What to do
Transcribe the data below verbatim from the line with "C3: none -> 68uF (plus SIG14, minus GND)" to the line with "U5 pin GND: SIG19 -> GND". Include both of those lines.

Data records

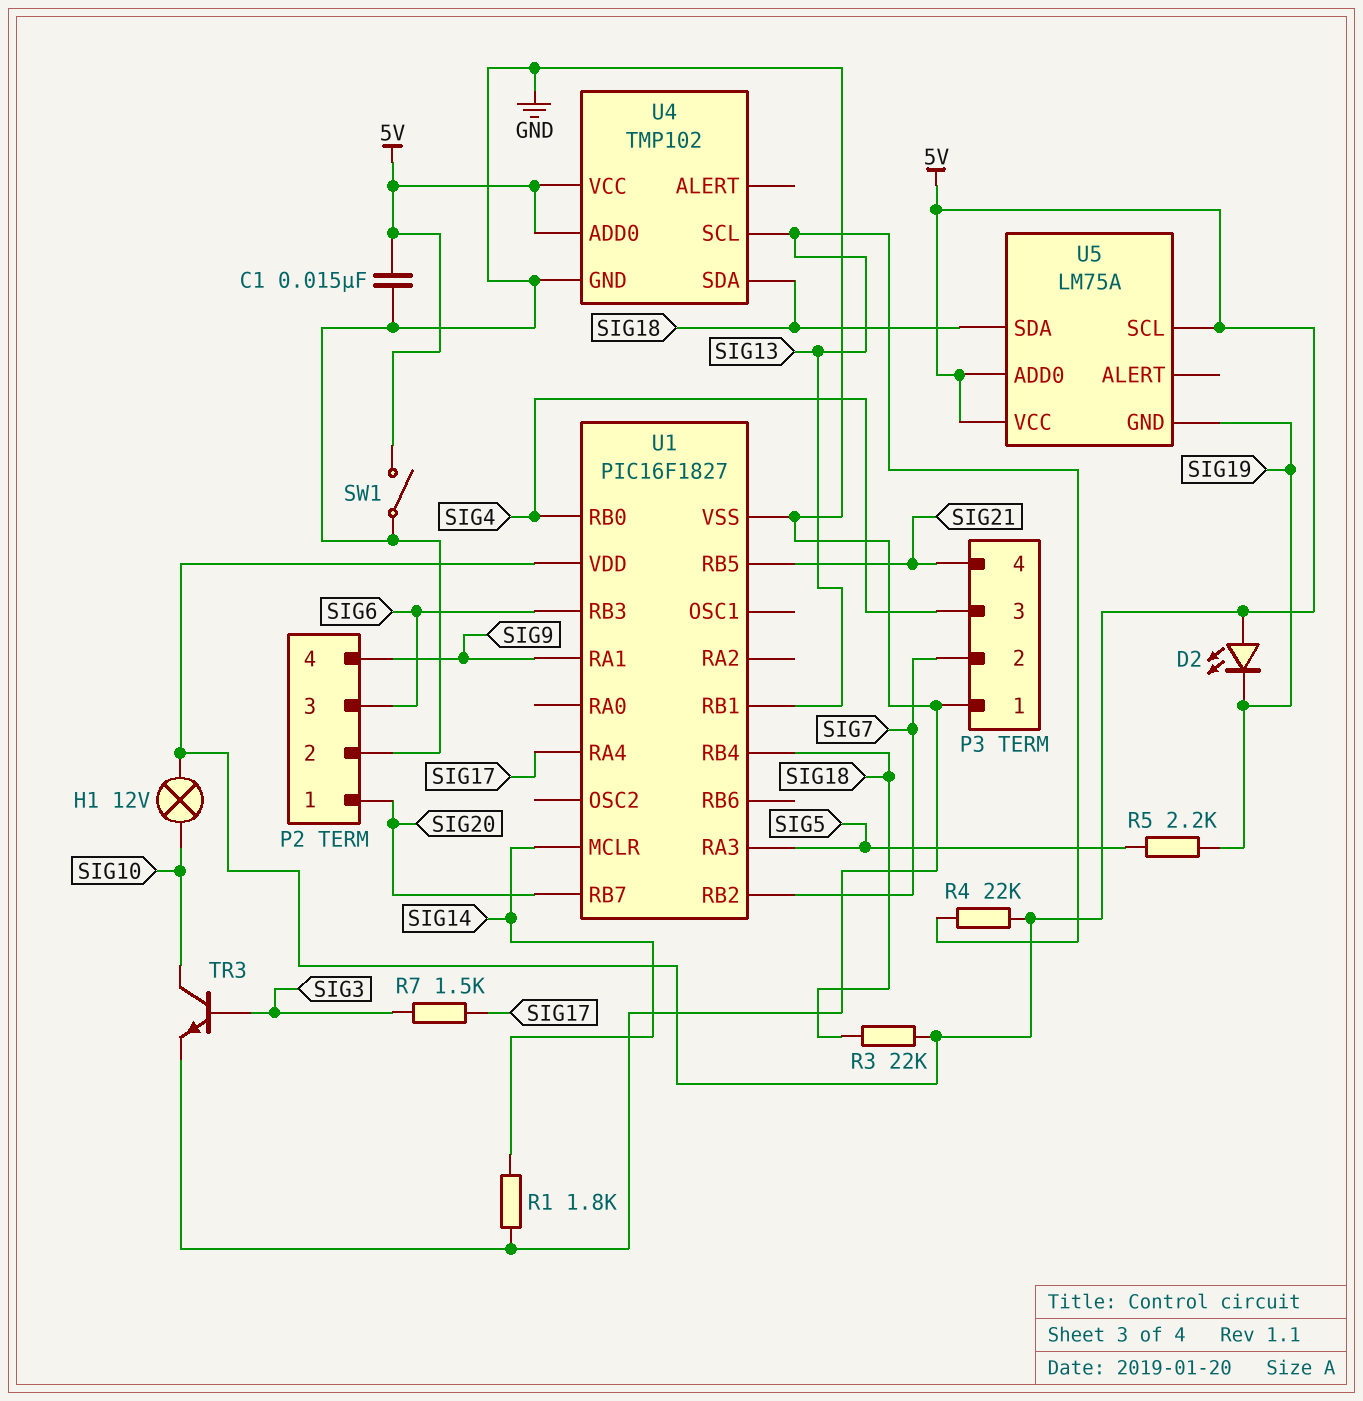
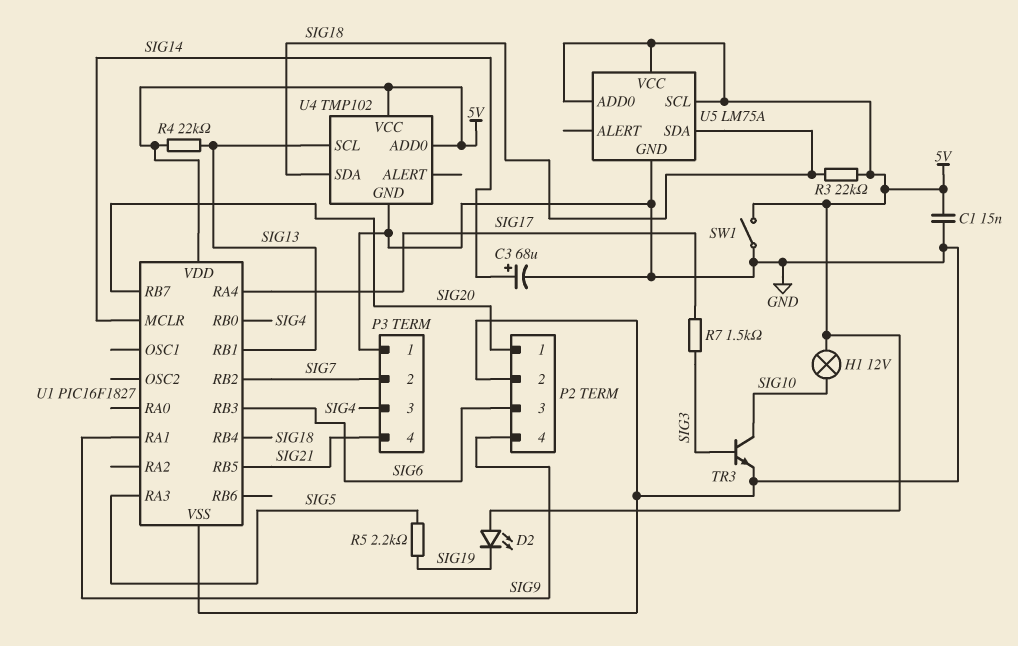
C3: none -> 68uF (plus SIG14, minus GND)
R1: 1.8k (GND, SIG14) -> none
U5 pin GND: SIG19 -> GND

---

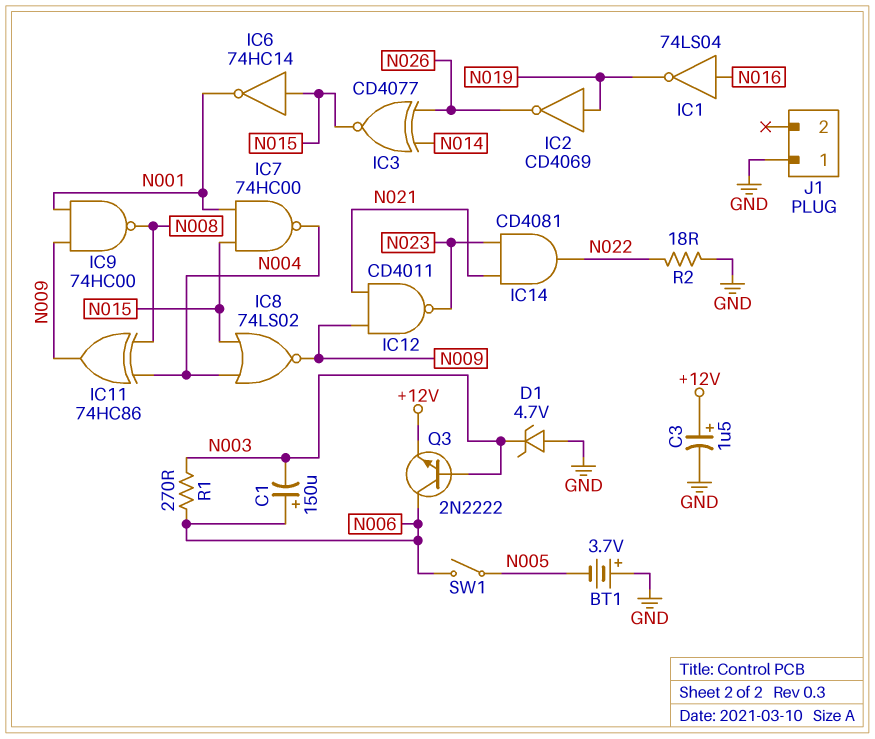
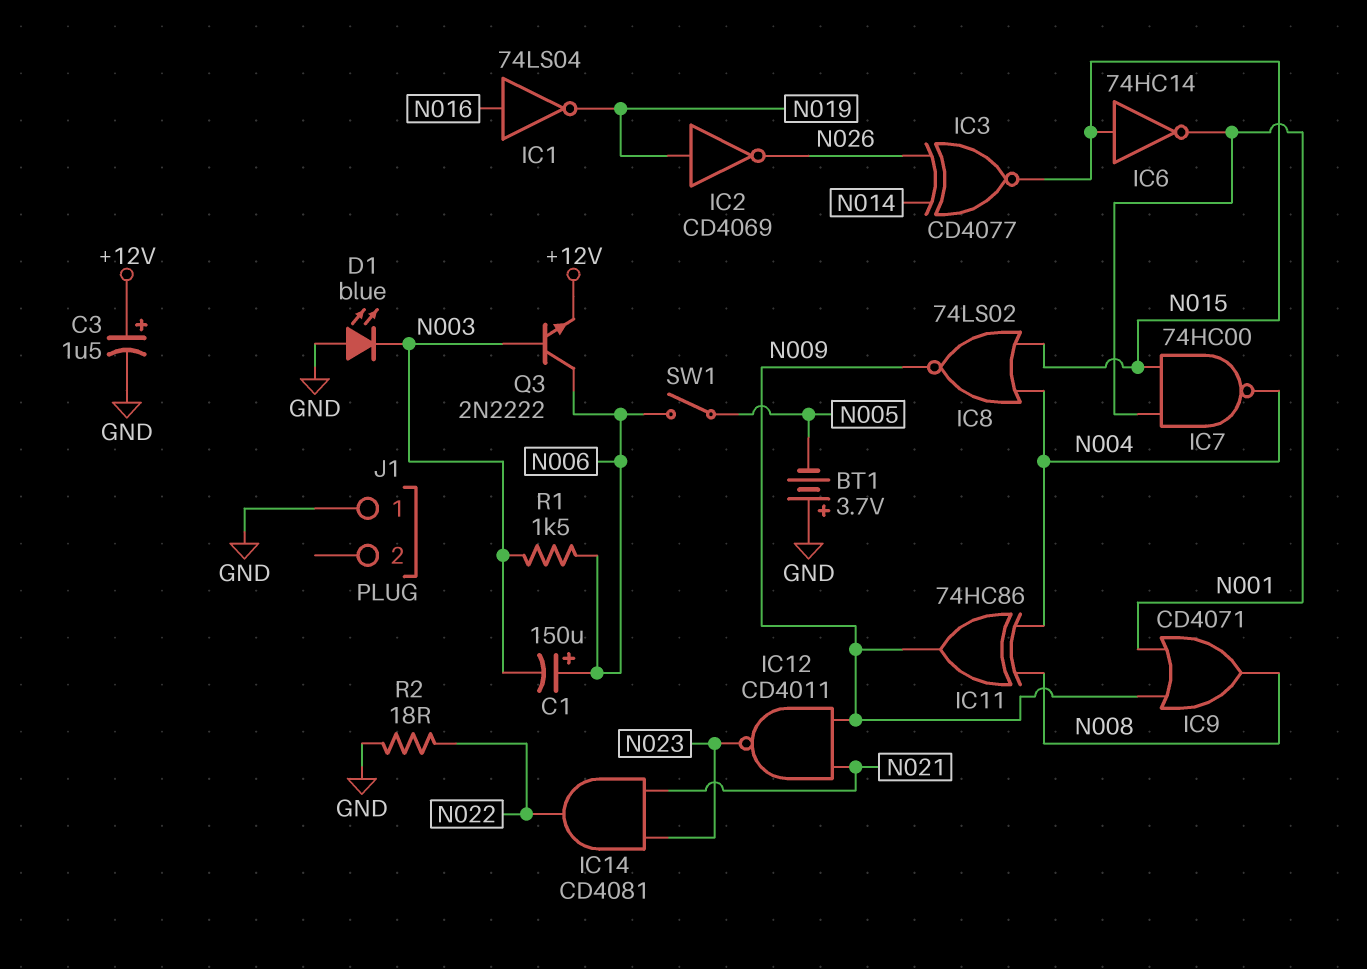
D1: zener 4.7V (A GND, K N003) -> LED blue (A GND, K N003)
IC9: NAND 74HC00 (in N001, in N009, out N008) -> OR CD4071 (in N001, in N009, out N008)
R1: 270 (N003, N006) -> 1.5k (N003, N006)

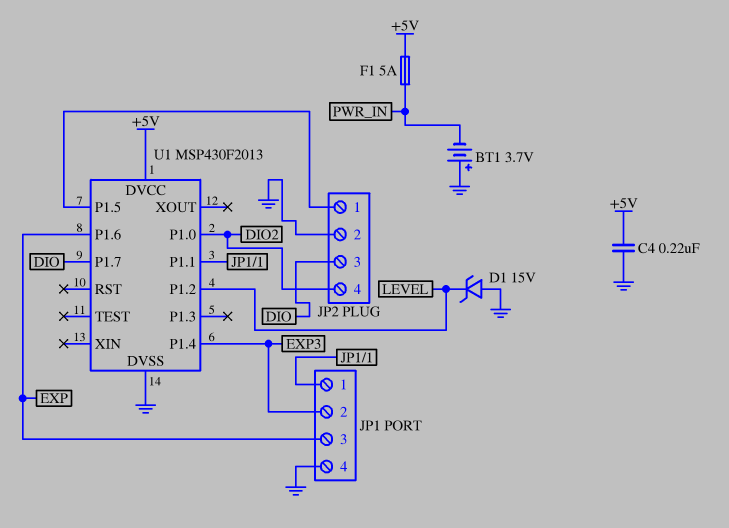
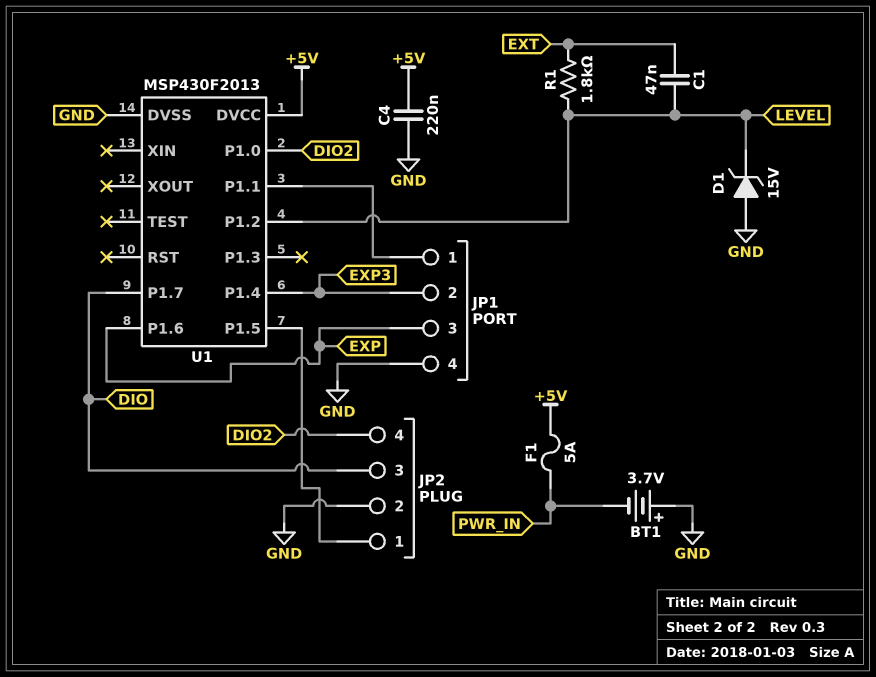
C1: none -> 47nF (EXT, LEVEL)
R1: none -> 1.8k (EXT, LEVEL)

Your solution
C3: none -> 68uF (plus SIG14, minus GND)
R1: 1.8k (GND, SIG14) -> none
U5 pin GND: SIG19 -> GND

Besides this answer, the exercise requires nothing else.